▸ **ACTIVITY**
Nothing but the pictures should be dropped; repeat the rest of the data below exactly.

* * * * * * *

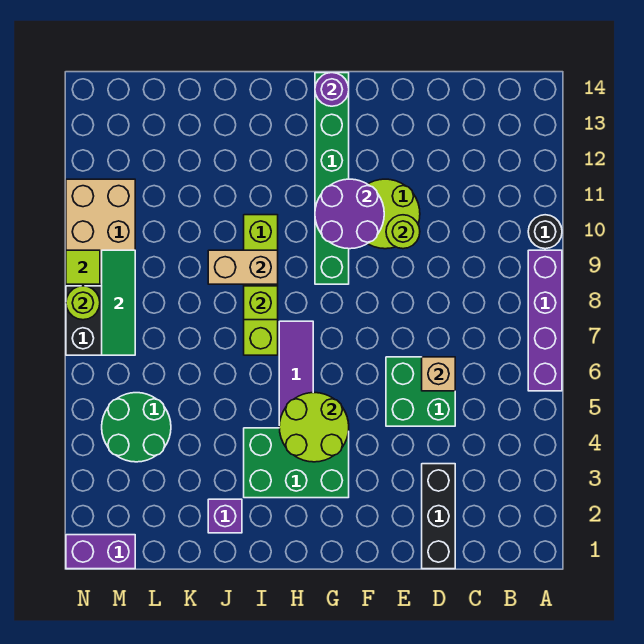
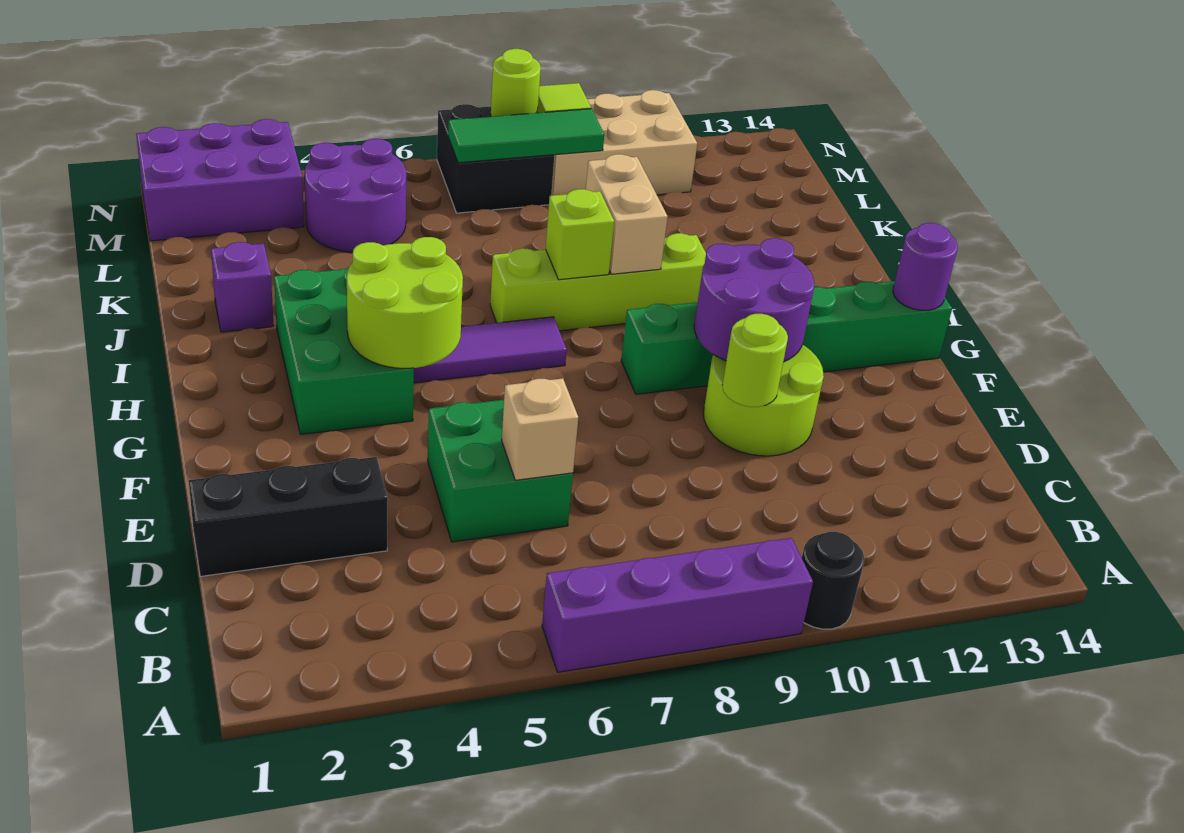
green 2x2 round brick [102,393,171,462] -> purple 2x2 round brick [304,139,406,252]
purple 1x2 brick [66,535,135,569] -> purple 2x3 brick [136,119,304,241]

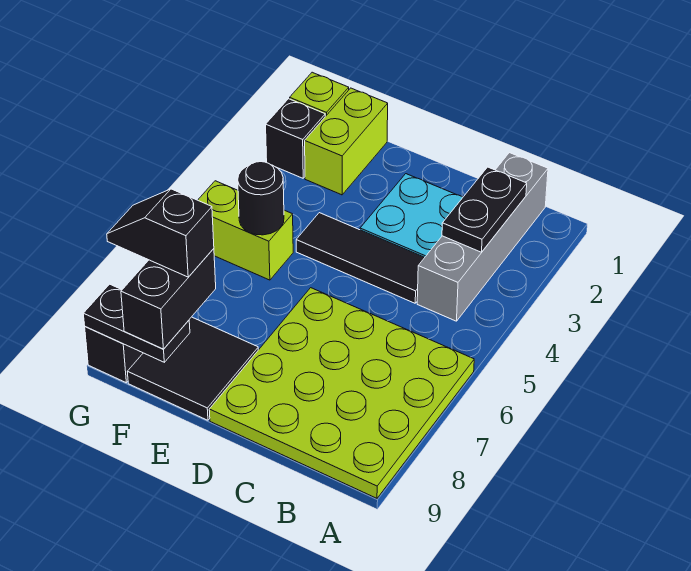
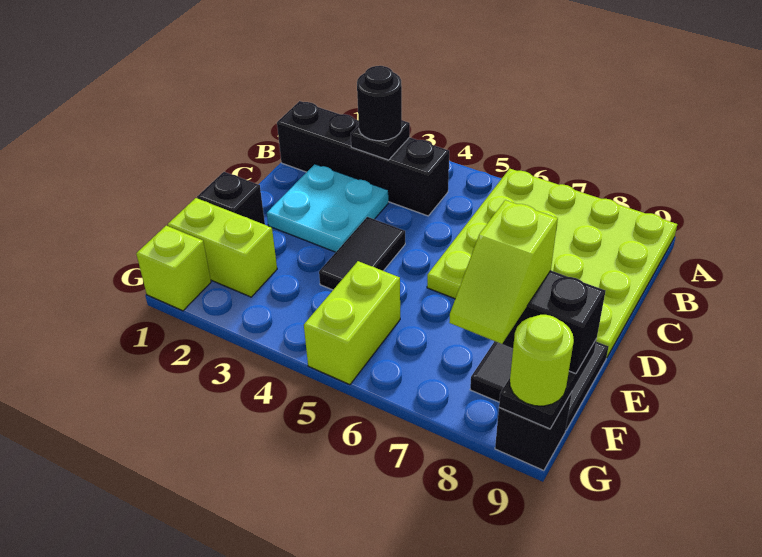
grey 1x4 brick [417,153,548,321] -> black 1x4 brick [277,101,449,216]
black 1x2 plate [442,167,527,252] -> black 1x1 plate [351,121,410,160]
black 1x3 tile [296,213,425,303] -> black 1x2 tile [319,217,405,290]
black 1x1 round brick [238,162,284,235] -> black 1x1 round brick moved to [357,66,402,141]
black 1x2 slope [107,189,214,277] -> lime 1x2 slope [449,200,558,344]
black 1x1 brick [266,99,325,178] -> black 1x1 brick moved to [197,172,265,225]
none -> lime 1x1 round brick [510,315,574,406]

* * * * * * *

▸ **REPLY TO THE EXERCISE**
green 2x2 round brick [102,393,171,462] -> purple 2x2 round brick [304,139,406,252]
purple 1x2 brick [66,535,135,569] -> purple 2x3 brick [136,119,304,241]

grey 1x4 brick [417,153,548,321] -> black 1x4 brick [277,101,449,216]
black 1x2 plate [442,167,527,252] -> black 1x1 plate [351,121,410,160]
black 1x3 tile [296,213,425,303] -> black 1x2 tile [319,217,405,290]
black 1x1 round brick [238,162,284,235] -> black 1x1 round brick moved to [357,66,402,141]
black 1x2 slope [107,189,214,277] -> lime 1x2 slope [449,200,558,344]
black 1x1 brick [266,99,325,178] -> black 1x1 brick moved to [197,172,265,225]
none -> lime 1x1 round brick [510,315,574,406]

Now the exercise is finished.